INSTRUCTIONS TO FOLLOW | Go to the line holding "red 1x1 plate [391,297,426,331]" in the data below. Return it and each line after it through the last, exactly, and skip the pictures.

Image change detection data

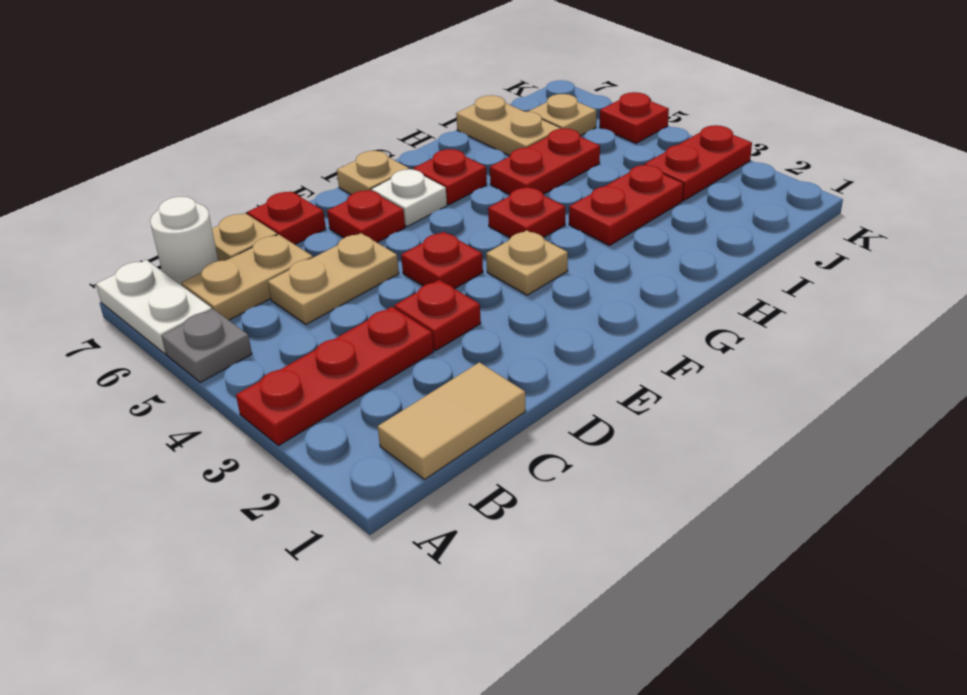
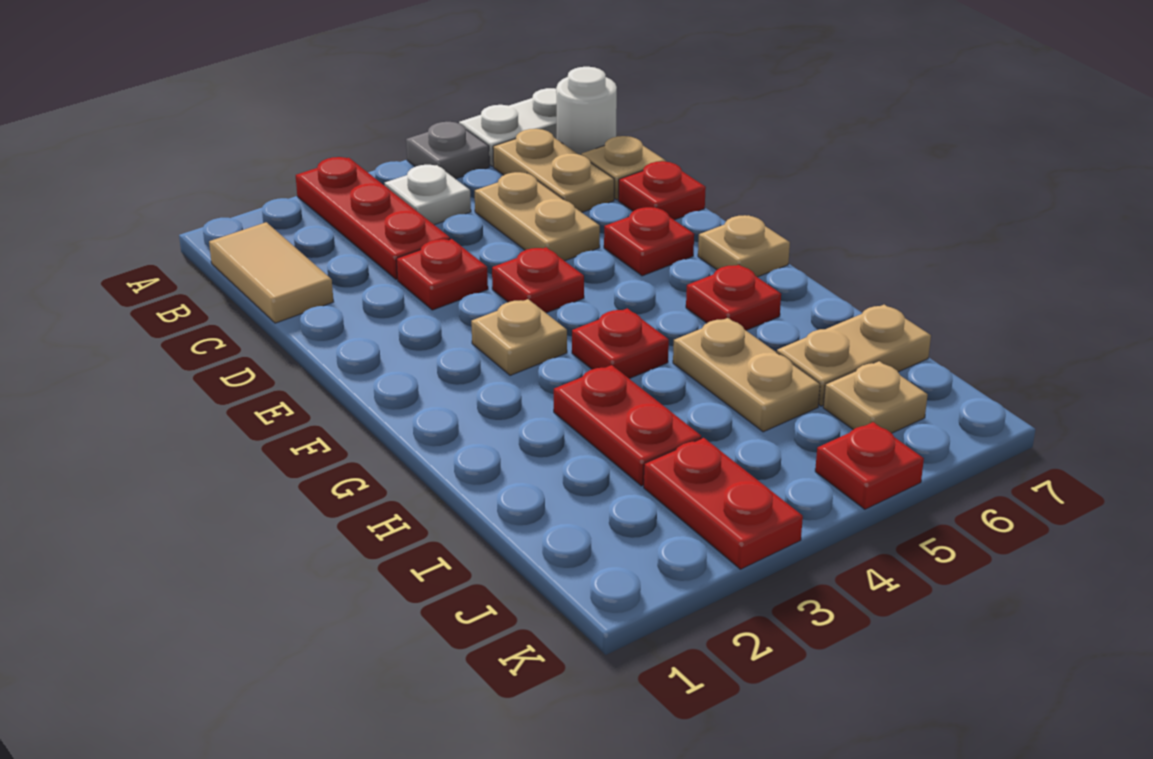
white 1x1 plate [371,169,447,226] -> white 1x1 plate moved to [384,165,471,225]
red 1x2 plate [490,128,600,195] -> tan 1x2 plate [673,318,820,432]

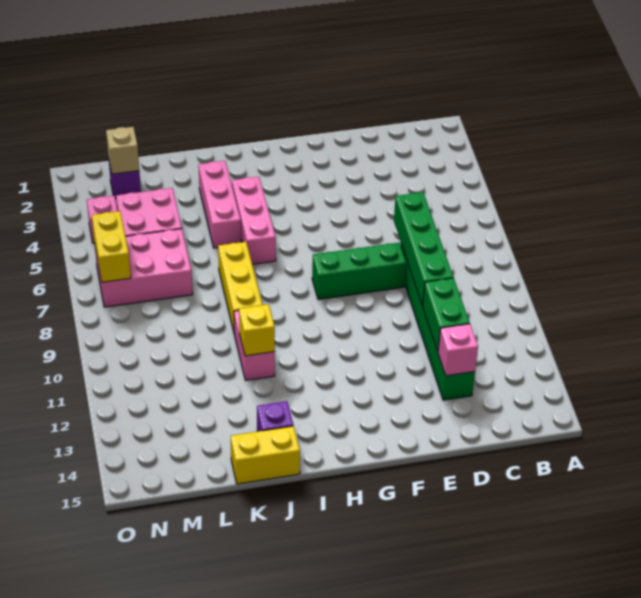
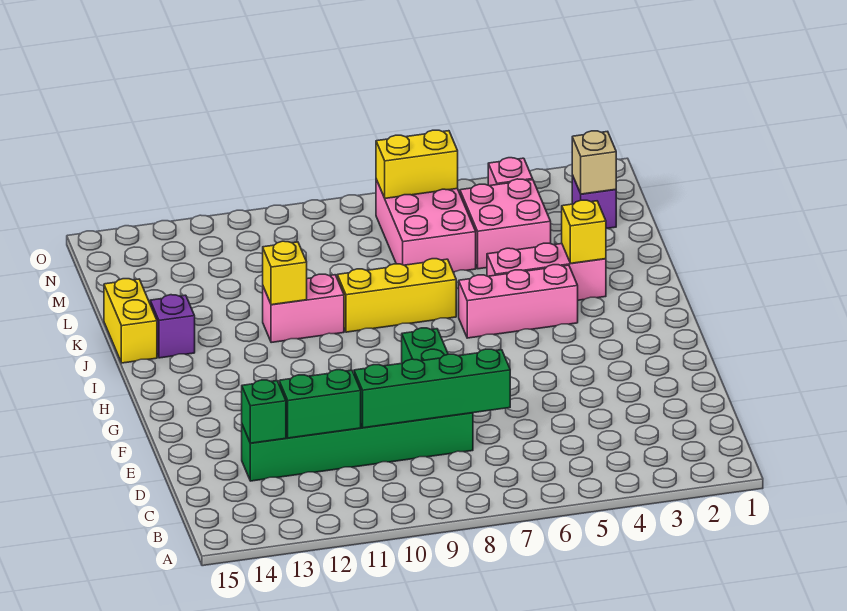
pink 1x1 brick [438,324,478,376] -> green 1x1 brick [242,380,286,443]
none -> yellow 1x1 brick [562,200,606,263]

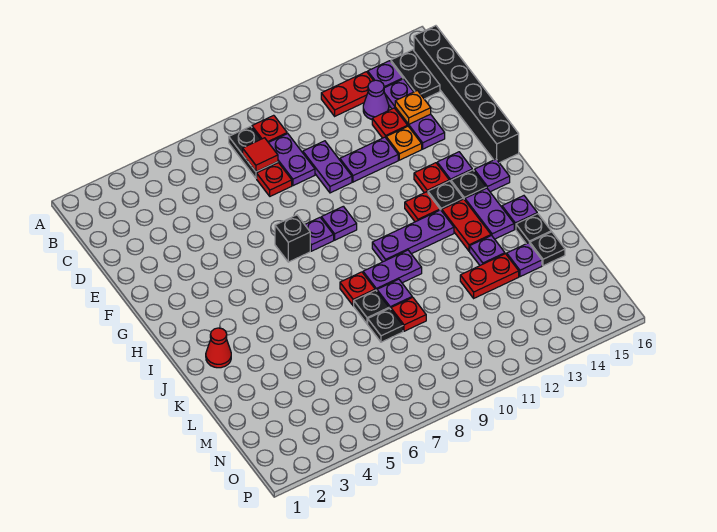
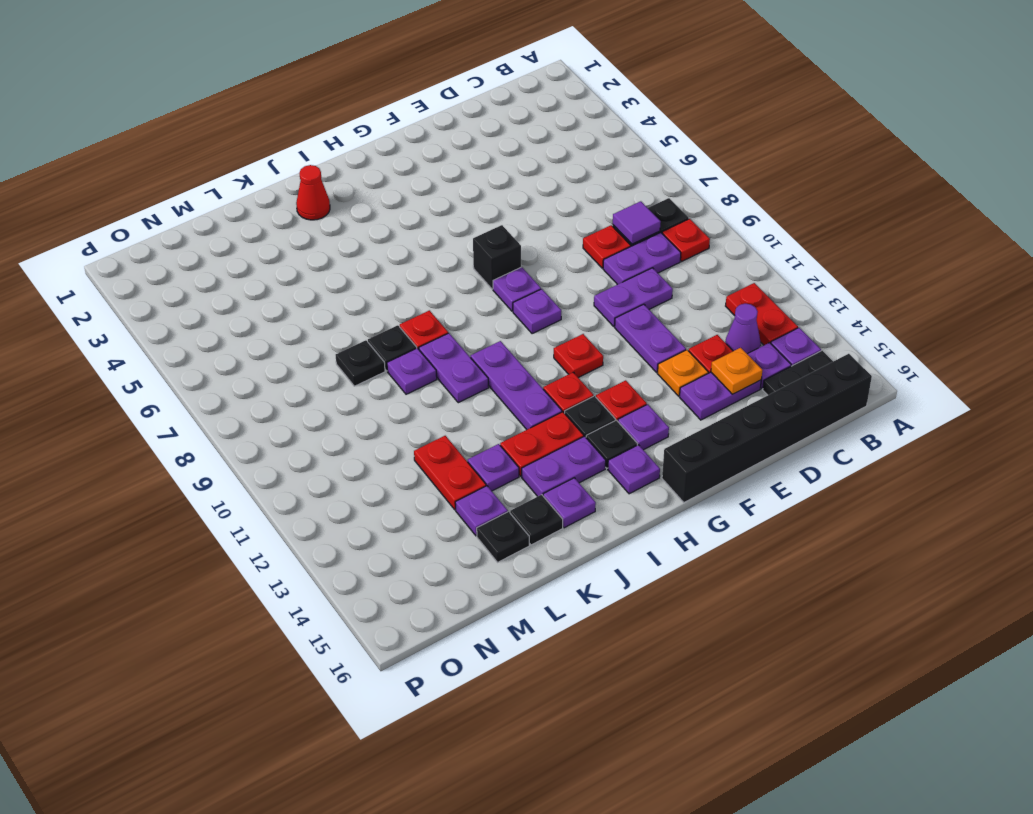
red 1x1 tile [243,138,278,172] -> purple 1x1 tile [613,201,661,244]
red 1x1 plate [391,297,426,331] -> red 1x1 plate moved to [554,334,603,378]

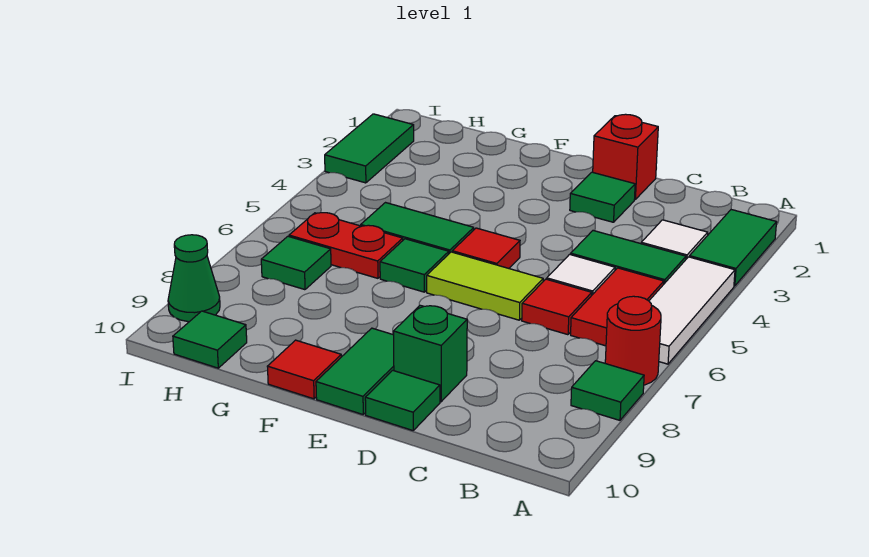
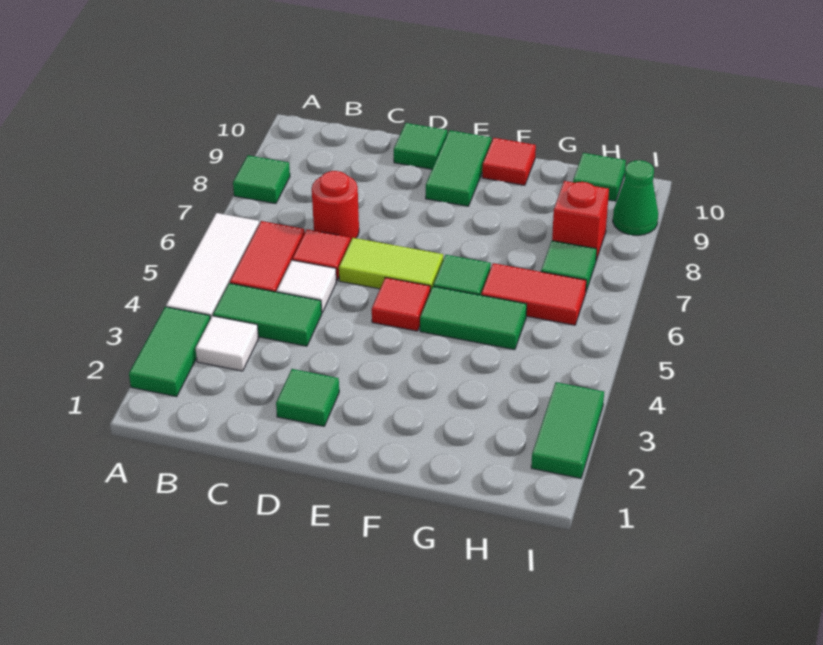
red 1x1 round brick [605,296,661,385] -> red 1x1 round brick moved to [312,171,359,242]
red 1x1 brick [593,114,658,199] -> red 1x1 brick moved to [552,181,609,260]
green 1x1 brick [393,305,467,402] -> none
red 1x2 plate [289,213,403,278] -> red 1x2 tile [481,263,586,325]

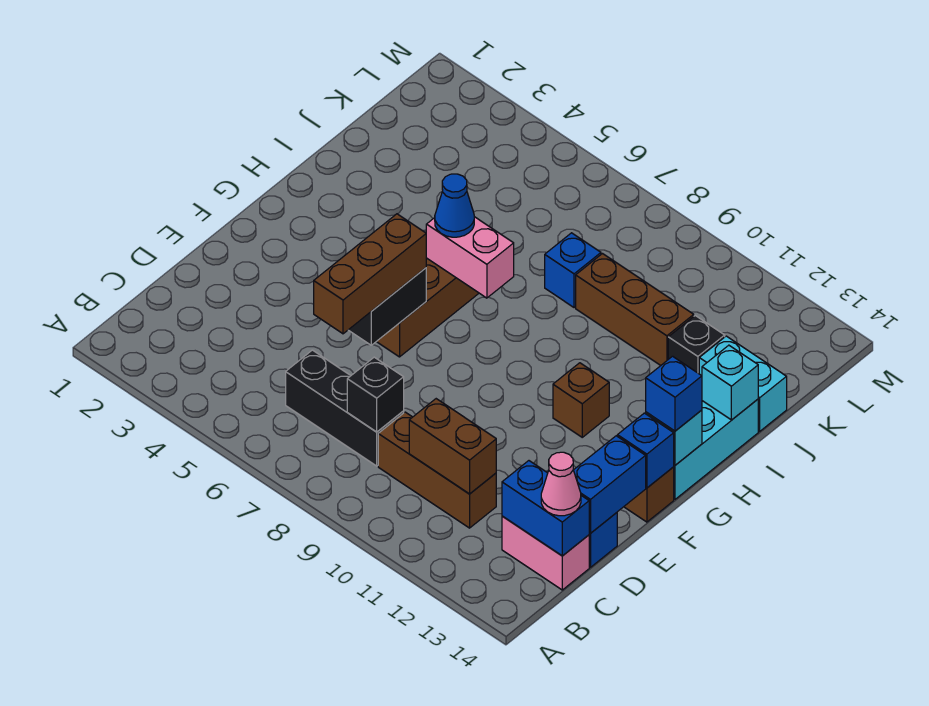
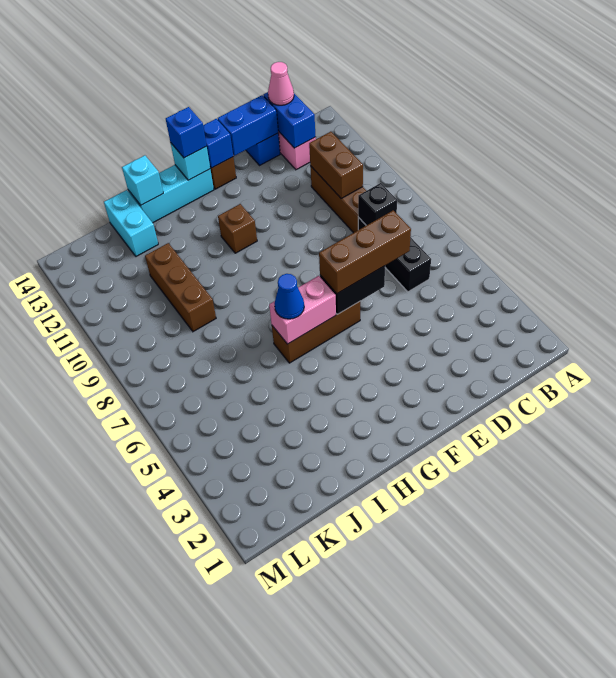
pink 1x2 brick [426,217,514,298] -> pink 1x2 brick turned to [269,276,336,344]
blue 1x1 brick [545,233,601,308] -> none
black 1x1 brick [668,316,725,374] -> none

OUTPUT BELOW |
red 1x1 plate [391,297,426,331] -> red 1x1 plate moved to [554,334,603,378]

red 1x1 round brick [605,296,661,385] -> red 1x1 round brick moved to [312,171,359,242]
red 1x1 brick [593,114,658,199] -> red 1x1 brick moved to [552,181,609,260]
green 1x1 brick [393,305,467,402] -> none
red 1x2 plate [289,213,403,278] -> red 1x2 tile [481,263,586,325]

pink 1x2 brick [426,217,514,298] -> pink 1x2 brick turned to [269,276,336,344]
blue 1x1 brick [545,233,601,308] -> none
black 1x1 brick [668,316,725,374] -> none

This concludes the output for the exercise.